Dataset: Begin
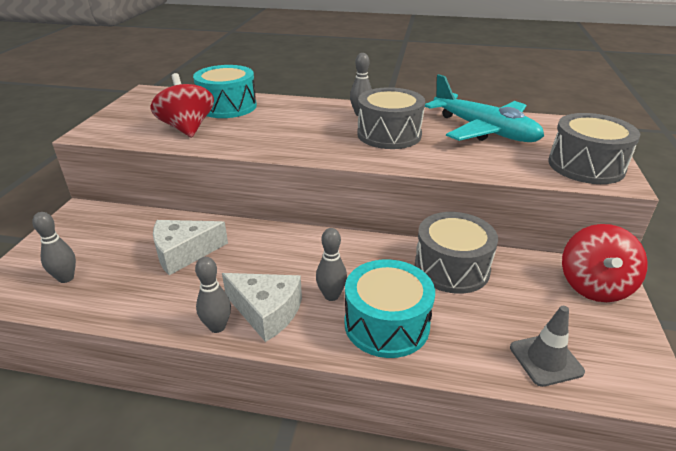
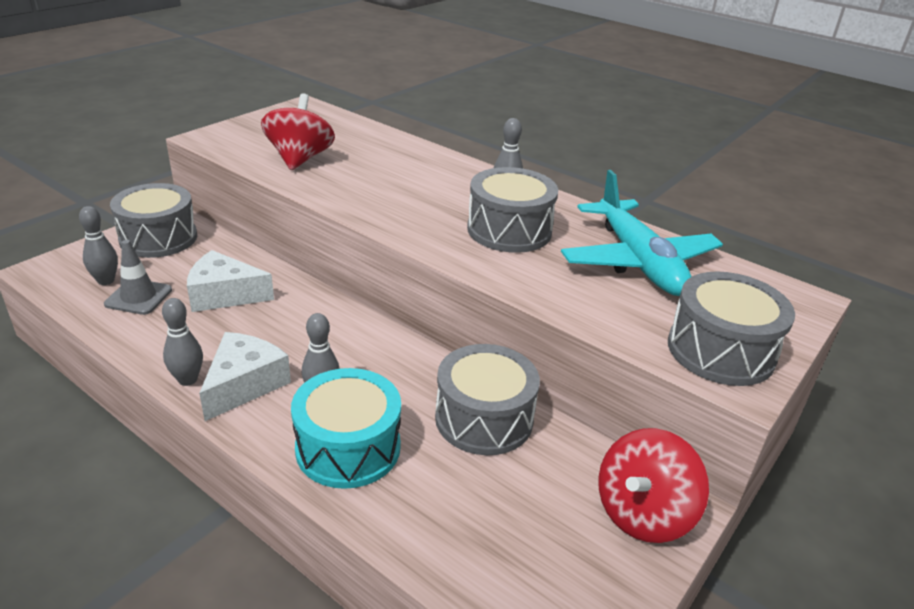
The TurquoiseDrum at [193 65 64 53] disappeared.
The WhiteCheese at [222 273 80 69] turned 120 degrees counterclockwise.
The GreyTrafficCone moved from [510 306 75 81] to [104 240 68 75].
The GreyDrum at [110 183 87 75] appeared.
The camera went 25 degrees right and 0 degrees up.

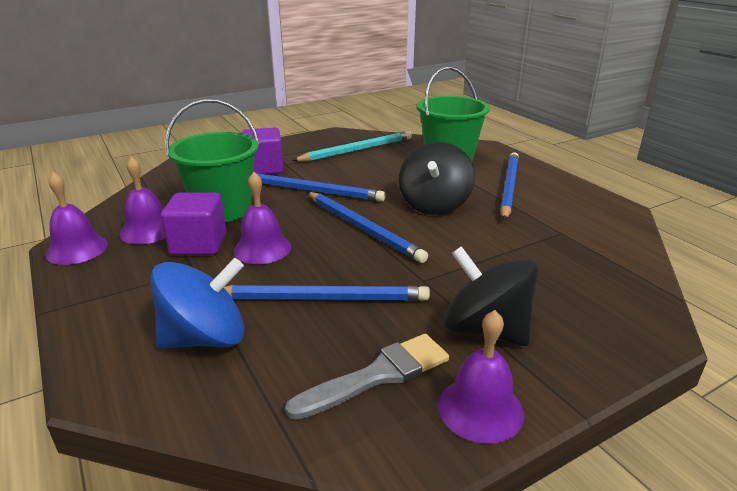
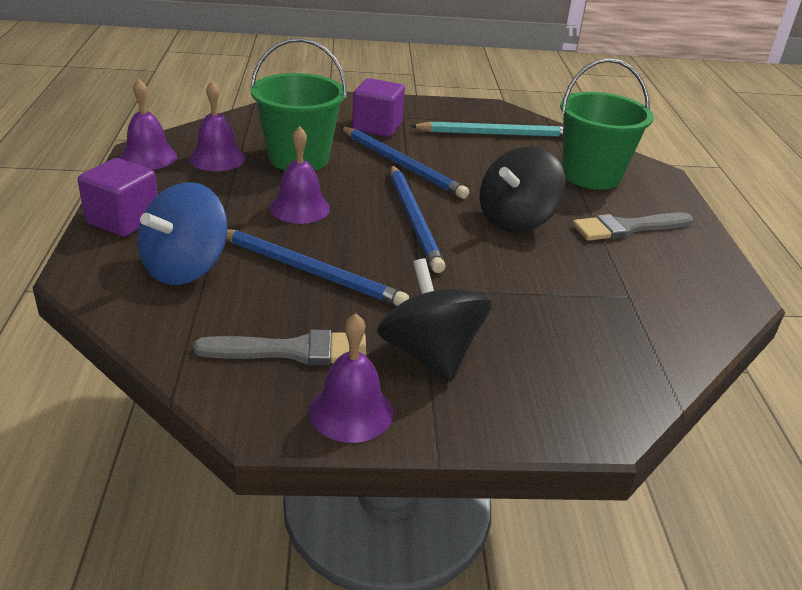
The BlueSpinningTop at [151 258 94 91] turned 120 degrees clockwise.
The PurpleCube moved from [161 193 65 62] to [78 158 80 79].
The BluePencil at [500 152 19 68] was replaced by the GreyBrush at [572 212 121 29].
The camera went 25 degrees right and 5 degrees up.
Dataset: End
■ Exercise objective
Down to the last line, return the entries above exactly, with no pictures.

■ Solution
The TurquoiseDrum at [193 65 64 53] disappeared.
The WhiteCheese at [222 273 80 69] turned 120 degrees counterclockwise.
The GreyTrafficCone moved from [510 306 75 81] to [104 240 68 75].
The GreyDrum at [110 183 87 75] appeared.
The camera went 25 degrees right and 0 degrees up.

The BlueSpinningTop at [151 258 94 91] turned 120 degrees clockwise.
The PurpleCube moved from [161 193 65 62] to [78 158 80 79].
The BluePencil at [500 152 19 68] was replaced by the GreyBrush at [572 212 121 29].
The camera went 25 degrees right and 5 degrees up.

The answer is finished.